If a line in the data holds the string "residential", list it.

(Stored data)
*** Begin section ***

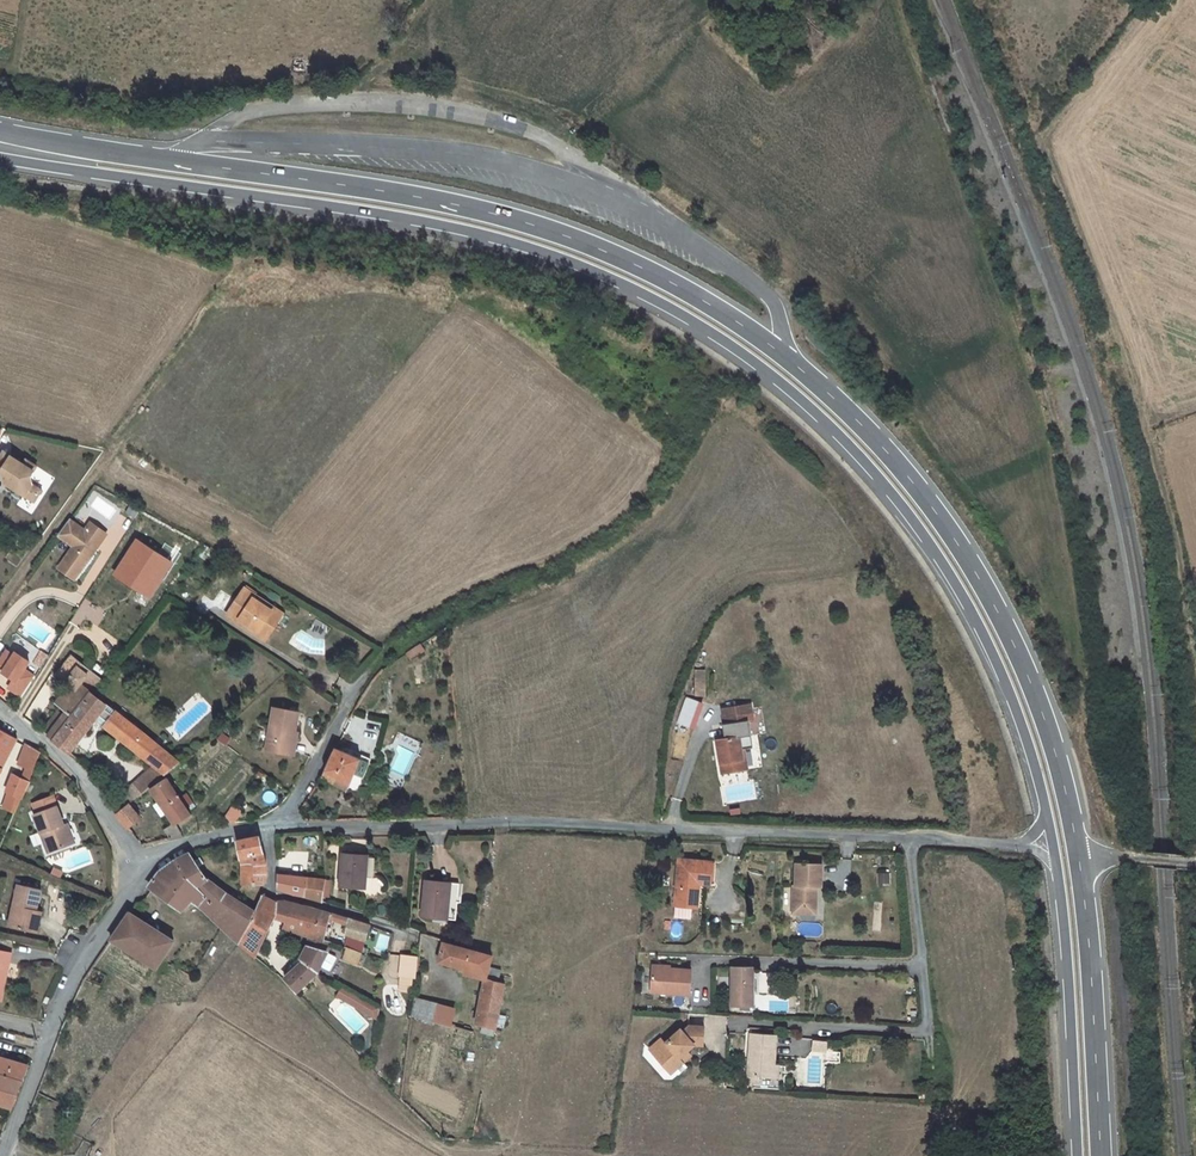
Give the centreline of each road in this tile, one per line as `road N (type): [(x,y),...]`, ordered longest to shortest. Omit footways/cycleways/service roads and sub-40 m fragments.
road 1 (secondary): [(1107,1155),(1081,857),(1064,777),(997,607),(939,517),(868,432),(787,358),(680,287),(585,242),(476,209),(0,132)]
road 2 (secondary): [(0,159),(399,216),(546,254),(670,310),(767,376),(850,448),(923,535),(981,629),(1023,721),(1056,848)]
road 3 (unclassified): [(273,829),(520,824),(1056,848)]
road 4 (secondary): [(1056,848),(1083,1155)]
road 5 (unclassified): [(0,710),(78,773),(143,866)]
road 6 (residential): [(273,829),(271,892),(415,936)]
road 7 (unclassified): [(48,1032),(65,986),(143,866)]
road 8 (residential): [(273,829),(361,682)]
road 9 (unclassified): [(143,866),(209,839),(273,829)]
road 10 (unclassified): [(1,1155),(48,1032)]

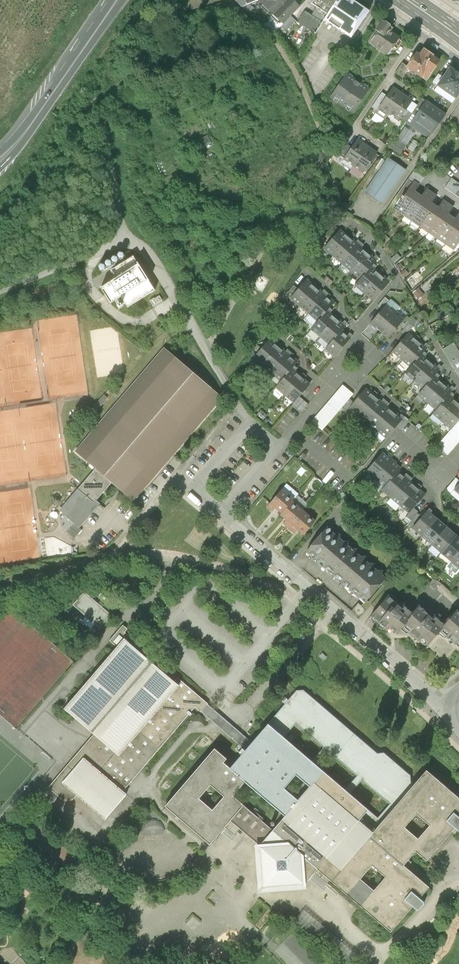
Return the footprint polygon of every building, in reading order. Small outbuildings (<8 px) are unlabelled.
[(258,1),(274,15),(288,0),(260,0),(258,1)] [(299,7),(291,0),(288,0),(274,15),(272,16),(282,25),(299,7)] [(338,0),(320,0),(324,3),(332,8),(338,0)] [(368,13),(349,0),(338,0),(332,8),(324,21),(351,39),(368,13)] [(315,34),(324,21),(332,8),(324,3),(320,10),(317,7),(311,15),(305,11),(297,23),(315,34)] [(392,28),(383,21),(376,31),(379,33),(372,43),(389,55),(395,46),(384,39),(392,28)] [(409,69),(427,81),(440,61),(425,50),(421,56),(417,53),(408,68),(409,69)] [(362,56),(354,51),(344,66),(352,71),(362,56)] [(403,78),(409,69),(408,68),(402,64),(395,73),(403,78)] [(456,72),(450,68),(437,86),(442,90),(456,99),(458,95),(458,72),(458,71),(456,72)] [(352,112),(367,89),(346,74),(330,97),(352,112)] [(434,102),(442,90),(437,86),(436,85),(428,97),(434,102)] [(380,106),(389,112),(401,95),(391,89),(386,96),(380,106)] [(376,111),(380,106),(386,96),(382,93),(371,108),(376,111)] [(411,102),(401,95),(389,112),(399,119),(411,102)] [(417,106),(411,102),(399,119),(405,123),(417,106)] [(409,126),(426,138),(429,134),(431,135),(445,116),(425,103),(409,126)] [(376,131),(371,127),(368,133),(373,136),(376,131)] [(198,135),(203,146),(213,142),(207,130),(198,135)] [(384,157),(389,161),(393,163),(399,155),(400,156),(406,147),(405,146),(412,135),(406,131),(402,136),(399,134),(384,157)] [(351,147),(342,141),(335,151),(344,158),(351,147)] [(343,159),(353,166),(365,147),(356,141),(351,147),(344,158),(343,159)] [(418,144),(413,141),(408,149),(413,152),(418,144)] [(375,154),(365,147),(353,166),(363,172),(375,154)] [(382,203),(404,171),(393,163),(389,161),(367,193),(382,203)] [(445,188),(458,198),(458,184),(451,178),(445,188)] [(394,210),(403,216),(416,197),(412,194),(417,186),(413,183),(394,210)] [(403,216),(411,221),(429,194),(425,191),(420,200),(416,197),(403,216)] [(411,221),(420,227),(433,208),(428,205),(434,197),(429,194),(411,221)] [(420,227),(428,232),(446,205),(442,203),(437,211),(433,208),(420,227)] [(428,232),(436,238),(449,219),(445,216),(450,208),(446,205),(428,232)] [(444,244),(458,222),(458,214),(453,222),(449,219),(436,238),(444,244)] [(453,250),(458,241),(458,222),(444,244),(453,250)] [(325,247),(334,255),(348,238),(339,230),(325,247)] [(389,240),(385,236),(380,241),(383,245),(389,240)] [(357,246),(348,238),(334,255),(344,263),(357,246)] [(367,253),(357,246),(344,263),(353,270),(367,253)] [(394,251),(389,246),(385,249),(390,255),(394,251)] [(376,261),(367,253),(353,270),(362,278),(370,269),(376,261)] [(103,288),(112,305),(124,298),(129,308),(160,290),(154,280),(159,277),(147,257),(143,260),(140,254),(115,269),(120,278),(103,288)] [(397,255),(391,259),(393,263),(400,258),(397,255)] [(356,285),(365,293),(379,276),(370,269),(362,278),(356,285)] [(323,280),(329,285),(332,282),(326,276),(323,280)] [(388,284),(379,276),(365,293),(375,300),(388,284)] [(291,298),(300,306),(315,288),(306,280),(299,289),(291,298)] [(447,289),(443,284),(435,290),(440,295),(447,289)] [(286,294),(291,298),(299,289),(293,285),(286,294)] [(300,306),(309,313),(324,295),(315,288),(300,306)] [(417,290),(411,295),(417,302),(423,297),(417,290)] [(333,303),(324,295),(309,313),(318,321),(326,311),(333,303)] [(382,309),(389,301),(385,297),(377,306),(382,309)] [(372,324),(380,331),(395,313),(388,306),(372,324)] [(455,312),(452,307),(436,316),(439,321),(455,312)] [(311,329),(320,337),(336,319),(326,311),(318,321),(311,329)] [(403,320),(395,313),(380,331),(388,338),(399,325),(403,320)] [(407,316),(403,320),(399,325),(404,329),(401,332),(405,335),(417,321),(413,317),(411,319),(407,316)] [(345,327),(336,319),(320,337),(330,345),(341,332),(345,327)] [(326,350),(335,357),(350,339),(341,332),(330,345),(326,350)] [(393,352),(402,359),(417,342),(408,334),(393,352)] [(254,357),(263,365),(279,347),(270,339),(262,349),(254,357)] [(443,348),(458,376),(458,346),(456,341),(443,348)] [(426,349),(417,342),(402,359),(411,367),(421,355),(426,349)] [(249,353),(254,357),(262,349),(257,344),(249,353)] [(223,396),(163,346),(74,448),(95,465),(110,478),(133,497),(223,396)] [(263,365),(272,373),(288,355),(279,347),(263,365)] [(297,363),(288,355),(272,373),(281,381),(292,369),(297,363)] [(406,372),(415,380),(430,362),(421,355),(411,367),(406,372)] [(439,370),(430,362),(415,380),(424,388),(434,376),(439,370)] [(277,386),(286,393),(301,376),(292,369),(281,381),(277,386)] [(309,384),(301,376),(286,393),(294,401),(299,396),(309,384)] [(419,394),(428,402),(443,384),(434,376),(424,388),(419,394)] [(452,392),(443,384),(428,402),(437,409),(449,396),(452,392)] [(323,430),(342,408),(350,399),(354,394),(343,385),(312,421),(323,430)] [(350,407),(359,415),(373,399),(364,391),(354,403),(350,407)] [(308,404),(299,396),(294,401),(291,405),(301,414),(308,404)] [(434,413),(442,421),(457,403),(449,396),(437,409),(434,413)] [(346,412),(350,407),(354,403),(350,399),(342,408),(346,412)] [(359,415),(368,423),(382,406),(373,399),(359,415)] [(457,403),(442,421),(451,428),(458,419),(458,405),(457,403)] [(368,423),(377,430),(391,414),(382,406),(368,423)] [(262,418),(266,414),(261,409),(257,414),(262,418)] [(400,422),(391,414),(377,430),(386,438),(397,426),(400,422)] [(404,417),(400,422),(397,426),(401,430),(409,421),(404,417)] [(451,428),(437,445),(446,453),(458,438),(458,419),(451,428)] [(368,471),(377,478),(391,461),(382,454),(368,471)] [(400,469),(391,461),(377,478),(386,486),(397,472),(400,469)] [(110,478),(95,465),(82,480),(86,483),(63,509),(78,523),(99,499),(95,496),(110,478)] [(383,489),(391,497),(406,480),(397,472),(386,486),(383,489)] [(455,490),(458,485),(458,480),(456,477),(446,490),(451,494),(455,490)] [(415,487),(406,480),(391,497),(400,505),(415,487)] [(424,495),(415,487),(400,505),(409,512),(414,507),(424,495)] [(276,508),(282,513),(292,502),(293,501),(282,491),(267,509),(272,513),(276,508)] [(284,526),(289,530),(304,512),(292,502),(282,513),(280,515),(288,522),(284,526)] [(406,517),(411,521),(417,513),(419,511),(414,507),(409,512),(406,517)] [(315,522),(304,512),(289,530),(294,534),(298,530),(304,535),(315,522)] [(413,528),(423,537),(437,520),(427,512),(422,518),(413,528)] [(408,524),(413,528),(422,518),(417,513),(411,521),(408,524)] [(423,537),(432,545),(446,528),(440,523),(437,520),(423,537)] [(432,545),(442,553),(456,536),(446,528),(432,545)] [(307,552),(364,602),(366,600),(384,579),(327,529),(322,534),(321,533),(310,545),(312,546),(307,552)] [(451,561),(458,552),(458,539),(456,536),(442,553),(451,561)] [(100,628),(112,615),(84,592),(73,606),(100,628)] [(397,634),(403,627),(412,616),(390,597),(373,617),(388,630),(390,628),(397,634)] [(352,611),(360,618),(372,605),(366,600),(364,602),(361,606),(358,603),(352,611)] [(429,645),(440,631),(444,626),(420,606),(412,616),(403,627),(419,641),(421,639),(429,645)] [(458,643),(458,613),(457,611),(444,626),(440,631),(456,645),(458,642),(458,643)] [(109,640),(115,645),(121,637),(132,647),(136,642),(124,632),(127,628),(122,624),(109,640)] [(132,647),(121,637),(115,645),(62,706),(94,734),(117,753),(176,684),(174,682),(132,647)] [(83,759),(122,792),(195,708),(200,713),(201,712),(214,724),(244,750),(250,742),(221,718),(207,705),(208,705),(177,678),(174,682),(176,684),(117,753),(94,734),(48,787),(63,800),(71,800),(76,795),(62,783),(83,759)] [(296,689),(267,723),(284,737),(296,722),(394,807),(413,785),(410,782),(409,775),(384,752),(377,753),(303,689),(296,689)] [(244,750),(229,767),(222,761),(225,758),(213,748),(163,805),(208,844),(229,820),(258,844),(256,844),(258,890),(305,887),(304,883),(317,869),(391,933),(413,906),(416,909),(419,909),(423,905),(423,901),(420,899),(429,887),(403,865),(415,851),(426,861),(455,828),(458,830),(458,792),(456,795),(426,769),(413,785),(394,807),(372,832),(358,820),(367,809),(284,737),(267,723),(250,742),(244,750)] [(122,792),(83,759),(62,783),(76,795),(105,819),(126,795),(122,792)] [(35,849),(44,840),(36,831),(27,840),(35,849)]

*** End section ***

Answer space:
road 6 (residential): [(273,829),(271,892),(415,936)]
road 8 (residential): [(273,829),(361,682)]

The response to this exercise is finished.